▶ **Task to complete**: Extract every line of text from the material below word for word, and leave the pictures out of your answer.
::::
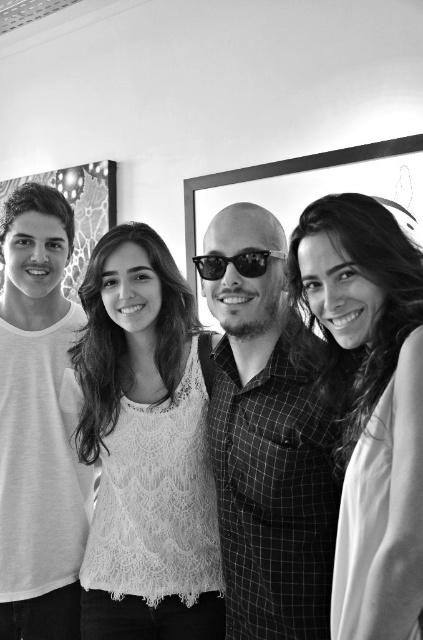
Is grid-patterned shirt at center to the left of white lace top at center from the viewer's perspective?

Yes, grid-patterned shirt at center is to the left of white lace top at center.

Between point (252, 460) and point (362, 349), which one is positioned in front?

Point (362, 349) is in front.

At what (x,y) coordinates should I click in order to perform the action: click on grid-patterned shirt at center. Please return your answer as a coordinate pair (x, y). The image size is (423, 640). Looking at the image, I should click on (272, 460).

Does lace fabric top at center have a lesser height compared to black reflective sunglasses at center?

In fact, lace fabric top at center may be taller than black reflective sunglasses at center.

Between lace fabric top at center and black reflective sunglasses at center, which one appears on the left side from the viewer's perspective?

From the viewer's perspective, lace fabric top at center appears more on the left side.

Where is `lace fabric top at center`? The width and height of the screenshot is (423, 640). lace fabric top at center is located at coordinates pyautogui.click(x=145, y=449).

Is point (271, 556) closer to camera compared to point (217, 278)?

Yes.

Based on the photo, who is more distant from viewer, (217, 508) or (263, 262)?

Point (217, 508)

Does point (302, 580) lie behind point (222, 259)?

No, it is in front of (222, 259).

Where is `grid-patterned shirt at center`? This screenshot has width=423, height=640. grid-patterned shirt at center is located at coordinates pyautogui.click(x=272, y=460).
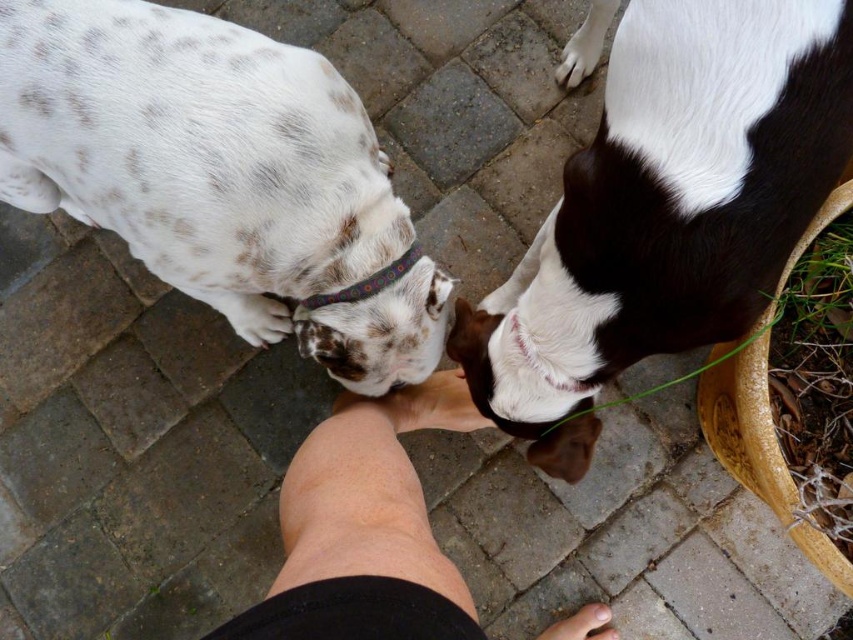
Can you confirm if spotted fur at center is smaller than multicolored fabric neckband at center?

Actually, spotted fur at center might be larger than multicolored fabric neckband at center.

Between point (123, 128) and point (299, 301), which one is positioned in front?

Point (123, 128)

Is point (392, 221) closer to viewer compared to point (325, 301)?

No, it is behind (325, 301).

Locate an element on the screen. spotted fur at center is located at coordinates (219, 173).

Can you confirm if white and brown fur at lower right is positioned below multicolored fabric neckband at center?

Incorrect, white and brown fur at lower right is not positioned below multicolored fabric neckband at center.

Does point (761, 218) lie in front of point (343, 296)?

That is True.

Identify the location of white and brown fur at lower right. This screenshot has height=640, width=853. (666, 209).

Can you confirm if skinny leg at center is taller than multicolored fabric neckband at center?

Indeed, skinny leg at center has a greater height compared to multicolored fabric neckband at center.

Who is more forward, (294, 486) or (347, 292)?

Point (294, 486) is more forward.

Where is `skinny leg at center`? skinny leg at center is located at coordinates (364, 529).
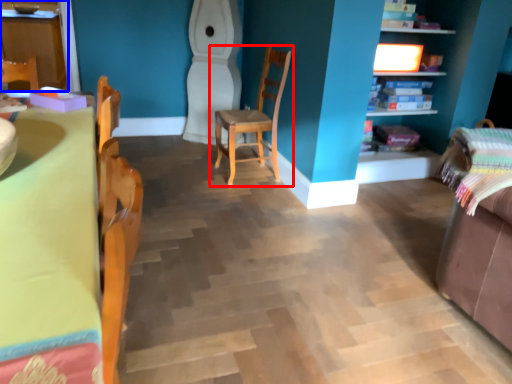
Question: Which point is closer to the camera, chair (highlighted by a red box) or cabinetry (highlighted by a blue box)?

Choices:
 (A) chair
 (B) cabinetry

Answer: (A)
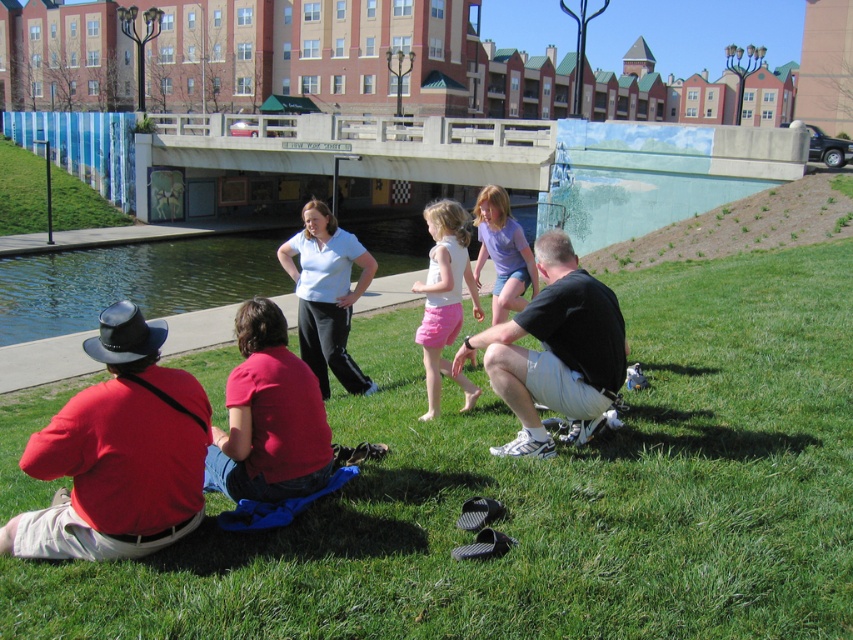
Question: In this image, where is black cotton shirt at lower right located relative to red cotton shirt at lower left?

Choices:
 (A) above
 (B) below

Answer: (A)

Question: Can you confirm if green grass at lower center is thinner than matte white tank top at center?

Choices:
 (A) yes
 (B) no

Answer: (B)

Question: Can you confirm if green grass at lower center is positioned to the left of red cotton shirt at lower left?

Choices:
 (A) no
 (B) yes

Answer: (A)

Question: Estimate the real-world distances between objects in this image. Which object is closer to the matte white tank top at center?

Choices:
 (A) matte red shirt at lower left
 (B) red cotton shirt at lower left

Answer: (B)

Question: Estimate the real-world distances between objects in this image. Which object is closer to the black cotton shirt at lower right?

Choices:
 (A) matte red shirt at lower left
 (B) red cotton shirt at lower left
 (C) matte white shirt at center

Answer: (B)

Question: Which of these objects is positioned closest to the red cotton shirt at lower left?

Choices:
 (A) matte red shirt at lower left
 (B) matte white tank top at center

Answer: (A)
::::
▶ **Solution for this problem**:
Is grid-patterned shirt at center to the left of white lace top at center from the viewer's perspective?

Yes, grid-patterned shirt at center is to the left of white lace top at center.

Between point (252, 460) and point (362, 349), which one is positioned in front?

Point (362, 349) is in front.

At what (x,y) coordinates should I click in order to perform the action: click on grid-patterned shirt at center. Please return your answer as a coordinate pair (x, y). The image size is (423, 640). Looking at the image, I should click on (272, 460).

Does lace fabric top at center have a lesser height compared to black reflective sunglasses at center?

In fact, lace fabric top at center may be taller than black reflective sunglasses at center.

Between lace fabric top at center and black reflective sunglasses at center, which one appears on the left side from the viewer's perspective?

From the viewer's perspective, lace fabric top at center appears more on the left side.

Where is `lace fabric top at center`? The width and height of the screenshot is (423, 640). lace fabric top at center is located at coordinates pyautogui.click(x=145, y=449).

Is point (271, 556) closer to camera compared to point (217, 278)?

Yes.

Based on the photo, who is more distant from viewer, (217, 508) or (263, 262)?

Point (217, 508)

Does point (302, 580) lie behind point (222, 259)?

No, it is in front of (222, 259).

Where is `grid-patterned shirt at center`? This screenshot has width=423, height=640. grid-patterned shirt at center is located at coordinates pyautogui.click(x=272, y=460).
Can you confirm if spotted fur at center is smaller than multicolored fabric neckband at center?

Actually, spotted fur at center might be larger than multicolored fabric neckband at center.

Between point (123, 128) and point (299, 301), which one is positioned in front?

Point (123, 128)

Is point (392, 221) closer to viewer compared to point (325, 301)?

No, it is behind (325, 301).

Locate an element on the screen. spotted fur at center is located at coordinates (219, 173).

Can you confirm if white and brown fur at lower right is positioned below multicolored fabric neckband at center?

Incorrect, white and brown fur at lower right is not positioned below multicolored fabric neckband at center.

Does point (761, 218) lie in front of point (343, 296)?

That is True.

Identify the location of white and brown fur at lower right. This screenshot has height=640, width=853. (666, 209).

Can you confirm if skinny leg at center is taller than multicolored fabric neckband at center?

Indeed, skinny leg at center has a greater height compared to multicolored fabric neckband at center.

Who is more forward, (294, 486) or (347, 292)?

Point (294, 486) is more forward.

Where is `skinny leg at center`? skinny leg at center is located at coordinates (364, 529).
Question: Which point is closer to the camera, chair (highlighted by a red box) or cabinetry (highlighted by a blue box)?

Choices:
 (A) chair
 (B) cabinetry

Answer: (A)
Question: In this image, where is black cotton shirt at lower right located relative to red cotton shirt at lower left?

Choices:
 (A) above
 (B) below

Answer: (A)

Question: Can you confirm if green grass at lower center is thinner than matte white tank top at center?

Choices:
 (A) yes
 (B) no

Answer: (B)

Question: Can you confirm if green grass at lower center is positioned to the left of red cotton shirt at lower left?

Choices:
 (A) no
 (B) yes

Answer: (A)

Question: Estimate the real-world distances between objects in this image. Which object is closer to the matte white tank top at center?

Choices:
 (A) matte red shirt at lower left
 (B) red cotton shirt at lower left

Answer: (B)

Question: Estimate the real-world distances between objects in this image. Which object is closer to the black cotton shirt at lower right?

Choices:
 (A) matte red shirt at lower left
 (B) red cotton shirt at lower left
 (C) matte white shirt at center

Answer: (B)

Question: Which of these objects is positioned closest to the red cotton shirt at lower left?

Choices:
 (A) matte red shirt at lower left
 (B) matte white tank top at center

Answer: (A)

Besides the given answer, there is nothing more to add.